▶ Written request:
Can you pull out every line in the rows below that contains the string "with"?

Records excerpted from a collection:
start

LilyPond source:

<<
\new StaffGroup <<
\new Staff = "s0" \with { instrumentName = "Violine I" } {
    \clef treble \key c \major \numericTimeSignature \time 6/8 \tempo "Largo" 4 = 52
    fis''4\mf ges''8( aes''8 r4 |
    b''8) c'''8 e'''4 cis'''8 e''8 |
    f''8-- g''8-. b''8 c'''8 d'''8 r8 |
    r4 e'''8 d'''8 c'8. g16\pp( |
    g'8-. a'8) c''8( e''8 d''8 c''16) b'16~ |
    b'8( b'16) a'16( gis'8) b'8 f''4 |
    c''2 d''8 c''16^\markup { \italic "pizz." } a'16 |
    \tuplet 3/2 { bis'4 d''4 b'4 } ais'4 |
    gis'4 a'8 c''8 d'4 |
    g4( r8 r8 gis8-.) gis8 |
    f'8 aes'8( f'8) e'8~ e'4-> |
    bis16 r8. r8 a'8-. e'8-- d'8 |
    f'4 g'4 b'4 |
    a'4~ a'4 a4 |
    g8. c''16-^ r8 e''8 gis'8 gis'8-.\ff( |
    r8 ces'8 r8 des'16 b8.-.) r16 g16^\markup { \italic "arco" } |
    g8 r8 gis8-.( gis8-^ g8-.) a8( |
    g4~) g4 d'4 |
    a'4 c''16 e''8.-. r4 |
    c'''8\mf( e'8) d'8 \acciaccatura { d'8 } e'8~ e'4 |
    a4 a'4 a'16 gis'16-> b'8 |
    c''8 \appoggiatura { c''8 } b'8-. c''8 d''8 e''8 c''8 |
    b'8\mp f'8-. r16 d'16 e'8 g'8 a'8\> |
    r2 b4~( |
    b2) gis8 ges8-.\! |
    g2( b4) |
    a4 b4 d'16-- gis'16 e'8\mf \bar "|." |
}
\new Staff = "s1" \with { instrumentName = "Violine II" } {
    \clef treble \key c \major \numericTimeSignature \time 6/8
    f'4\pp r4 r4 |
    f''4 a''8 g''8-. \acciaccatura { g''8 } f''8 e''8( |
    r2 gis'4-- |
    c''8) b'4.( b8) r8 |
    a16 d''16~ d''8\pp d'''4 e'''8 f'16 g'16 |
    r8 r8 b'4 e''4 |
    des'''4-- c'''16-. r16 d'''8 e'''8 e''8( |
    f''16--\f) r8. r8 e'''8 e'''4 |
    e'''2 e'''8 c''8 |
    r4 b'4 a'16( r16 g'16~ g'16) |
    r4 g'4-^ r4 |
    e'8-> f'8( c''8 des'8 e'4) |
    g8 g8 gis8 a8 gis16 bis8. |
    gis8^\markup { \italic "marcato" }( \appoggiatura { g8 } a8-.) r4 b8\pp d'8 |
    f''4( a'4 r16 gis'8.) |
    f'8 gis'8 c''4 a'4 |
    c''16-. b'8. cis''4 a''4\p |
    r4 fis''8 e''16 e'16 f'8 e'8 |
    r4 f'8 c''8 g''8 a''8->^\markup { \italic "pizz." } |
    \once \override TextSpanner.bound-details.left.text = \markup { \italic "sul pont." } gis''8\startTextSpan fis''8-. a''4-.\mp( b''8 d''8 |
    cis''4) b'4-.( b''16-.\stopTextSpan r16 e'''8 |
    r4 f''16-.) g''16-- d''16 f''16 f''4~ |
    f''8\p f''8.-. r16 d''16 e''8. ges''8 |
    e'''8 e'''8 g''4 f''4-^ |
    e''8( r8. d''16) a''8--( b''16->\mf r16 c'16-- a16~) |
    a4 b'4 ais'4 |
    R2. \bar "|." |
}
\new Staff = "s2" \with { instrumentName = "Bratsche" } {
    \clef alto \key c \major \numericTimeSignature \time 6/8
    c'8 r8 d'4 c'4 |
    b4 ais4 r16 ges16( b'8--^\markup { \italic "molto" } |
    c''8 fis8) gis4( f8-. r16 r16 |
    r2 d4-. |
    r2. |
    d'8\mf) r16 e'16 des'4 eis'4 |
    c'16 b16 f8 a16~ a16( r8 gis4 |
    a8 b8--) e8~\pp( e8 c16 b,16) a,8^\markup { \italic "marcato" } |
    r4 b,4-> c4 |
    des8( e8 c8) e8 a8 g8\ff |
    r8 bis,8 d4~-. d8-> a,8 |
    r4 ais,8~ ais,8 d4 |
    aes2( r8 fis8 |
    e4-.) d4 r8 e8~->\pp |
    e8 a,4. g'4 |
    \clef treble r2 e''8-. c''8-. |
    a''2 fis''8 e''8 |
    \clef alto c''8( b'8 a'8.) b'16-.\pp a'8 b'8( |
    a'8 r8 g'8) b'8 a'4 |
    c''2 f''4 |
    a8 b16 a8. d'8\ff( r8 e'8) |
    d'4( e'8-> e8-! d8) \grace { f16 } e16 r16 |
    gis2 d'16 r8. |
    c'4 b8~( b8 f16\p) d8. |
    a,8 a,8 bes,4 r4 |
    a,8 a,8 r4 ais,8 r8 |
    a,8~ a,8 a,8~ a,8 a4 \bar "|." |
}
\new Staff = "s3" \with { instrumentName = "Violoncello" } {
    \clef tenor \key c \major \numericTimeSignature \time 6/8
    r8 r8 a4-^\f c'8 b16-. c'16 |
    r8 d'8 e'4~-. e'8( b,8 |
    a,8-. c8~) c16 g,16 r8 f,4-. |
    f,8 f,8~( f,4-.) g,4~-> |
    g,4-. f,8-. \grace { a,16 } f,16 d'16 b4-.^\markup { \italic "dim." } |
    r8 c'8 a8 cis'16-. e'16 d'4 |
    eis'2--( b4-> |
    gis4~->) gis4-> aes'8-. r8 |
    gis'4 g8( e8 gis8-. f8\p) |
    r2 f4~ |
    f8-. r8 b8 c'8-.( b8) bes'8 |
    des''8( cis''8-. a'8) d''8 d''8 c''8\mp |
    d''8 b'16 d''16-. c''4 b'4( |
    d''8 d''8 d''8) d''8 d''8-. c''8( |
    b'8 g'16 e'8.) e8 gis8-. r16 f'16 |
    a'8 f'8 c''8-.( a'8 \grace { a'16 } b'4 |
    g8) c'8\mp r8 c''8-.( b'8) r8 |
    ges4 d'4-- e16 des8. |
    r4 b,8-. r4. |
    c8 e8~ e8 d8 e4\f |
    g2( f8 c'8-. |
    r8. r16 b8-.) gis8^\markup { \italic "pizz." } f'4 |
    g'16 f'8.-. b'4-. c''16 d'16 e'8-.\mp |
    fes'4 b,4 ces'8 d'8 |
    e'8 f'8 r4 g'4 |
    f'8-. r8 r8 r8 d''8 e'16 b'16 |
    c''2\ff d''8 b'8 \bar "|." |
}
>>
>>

end

▶ Output of the task:
\new Staff = "s0" \with { instrumentName = "Violine I" } {
\new Staff = "s1" \with { instrumentName = "Violine II" } {
\new Staff = "s2" \with { instrumentName = "Bratsche" } {
\new Staff = "s3" \with { instrumentName = "Violoncello" } {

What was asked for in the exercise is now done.